GOAL OF THE EXERCISE.
Reproduce, exactly and only, the lines of the data that follows from the one containing "red pyramid [103,325,158,373] ->" down to the one containing "grey eraser [856,399,885,455]", without pictures.

--- START ---

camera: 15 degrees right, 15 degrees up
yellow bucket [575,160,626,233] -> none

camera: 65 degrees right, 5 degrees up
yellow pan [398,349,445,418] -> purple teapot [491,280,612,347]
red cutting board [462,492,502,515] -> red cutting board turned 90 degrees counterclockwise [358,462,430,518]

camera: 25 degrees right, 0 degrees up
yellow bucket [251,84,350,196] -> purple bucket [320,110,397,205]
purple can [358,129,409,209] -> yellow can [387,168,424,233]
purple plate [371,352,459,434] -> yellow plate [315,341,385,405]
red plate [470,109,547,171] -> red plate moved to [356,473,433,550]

--- END ---
--- START ---

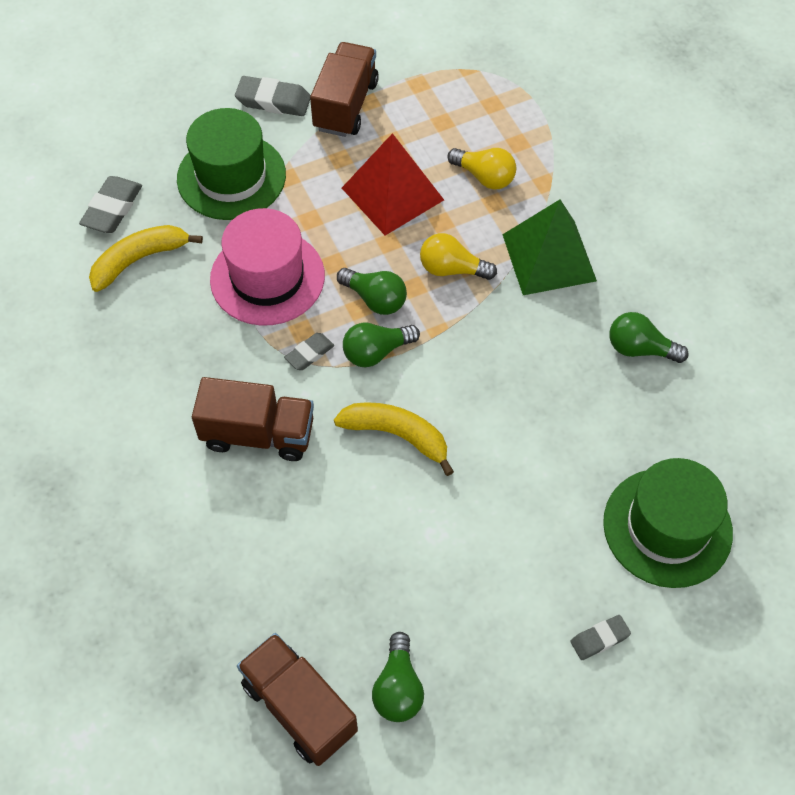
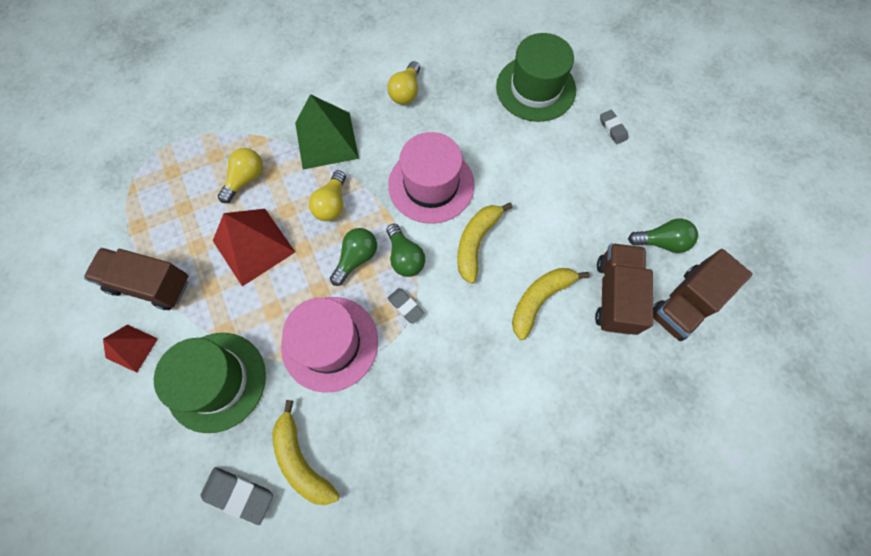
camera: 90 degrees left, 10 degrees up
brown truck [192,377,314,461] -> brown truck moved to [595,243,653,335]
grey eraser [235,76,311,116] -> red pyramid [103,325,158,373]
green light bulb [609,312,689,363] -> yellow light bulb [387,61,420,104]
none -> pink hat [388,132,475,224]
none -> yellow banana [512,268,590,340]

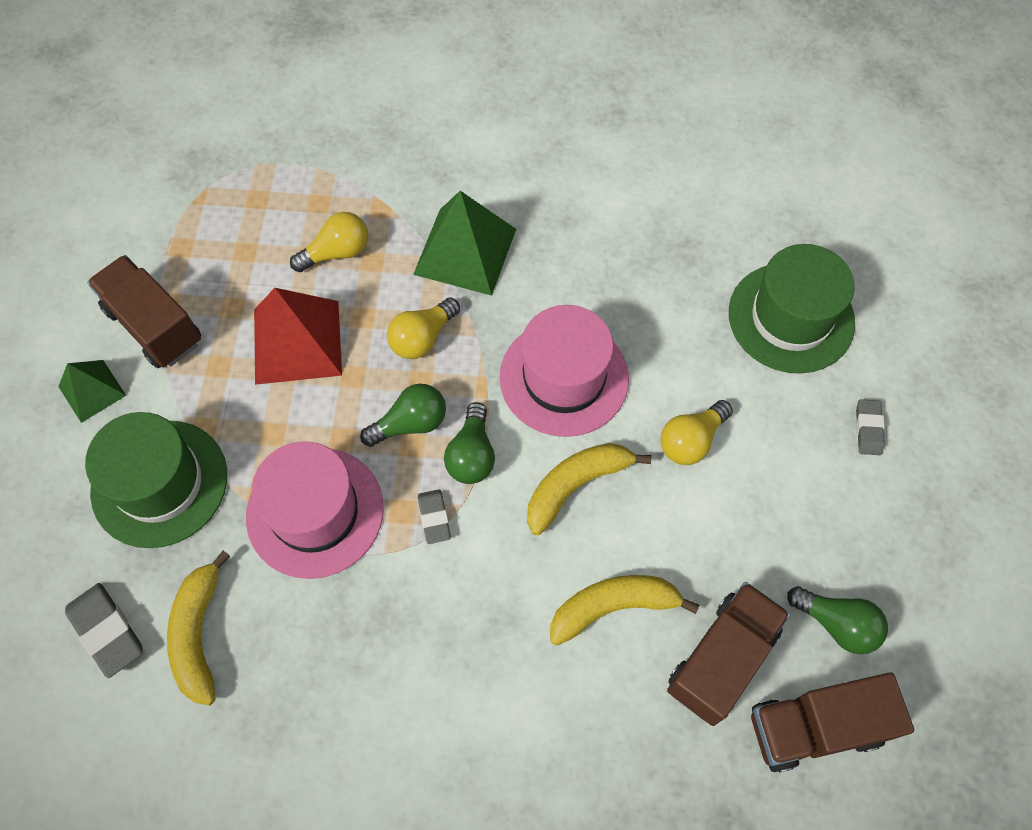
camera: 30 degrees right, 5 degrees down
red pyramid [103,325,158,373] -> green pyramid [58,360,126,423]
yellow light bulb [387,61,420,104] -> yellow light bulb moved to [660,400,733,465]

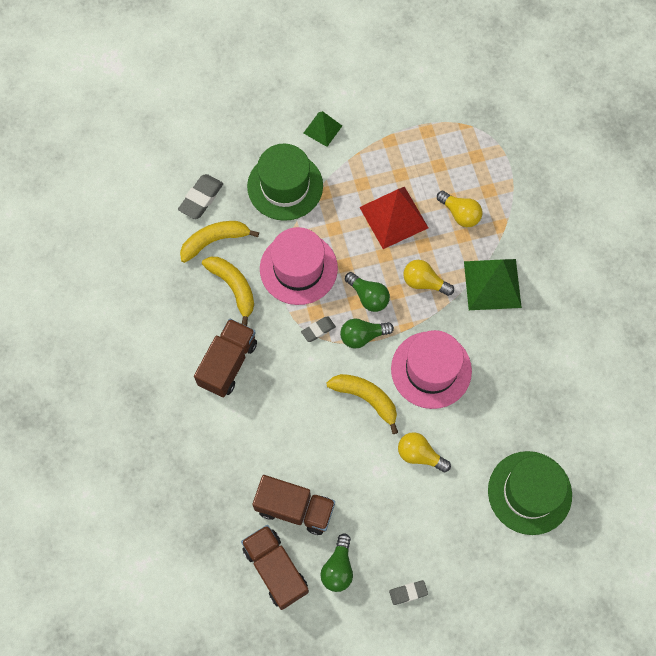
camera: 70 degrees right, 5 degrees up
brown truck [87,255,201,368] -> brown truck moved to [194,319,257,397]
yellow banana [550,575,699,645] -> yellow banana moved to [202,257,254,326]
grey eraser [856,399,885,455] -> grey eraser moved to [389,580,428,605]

--- END ---

EXPECTED ANSWER.
red pyramid [103,325,158,373] -> green pyramid [58,360,126,423]
yellow light bulb [387,61,420,104] -> yellow light bulb moved to [660,400,733,465]

camera: 70 degrees right, 5 degrees up
brown truck [87,255,201,368] -> brown truck moved to [194,319,257,397]
yellow banana [550,575,699,645] -> yellow banana moved to [202,257,254,326]
grey eraser [856,399,885,455] -> grey eraser moved to [389,580,428,605]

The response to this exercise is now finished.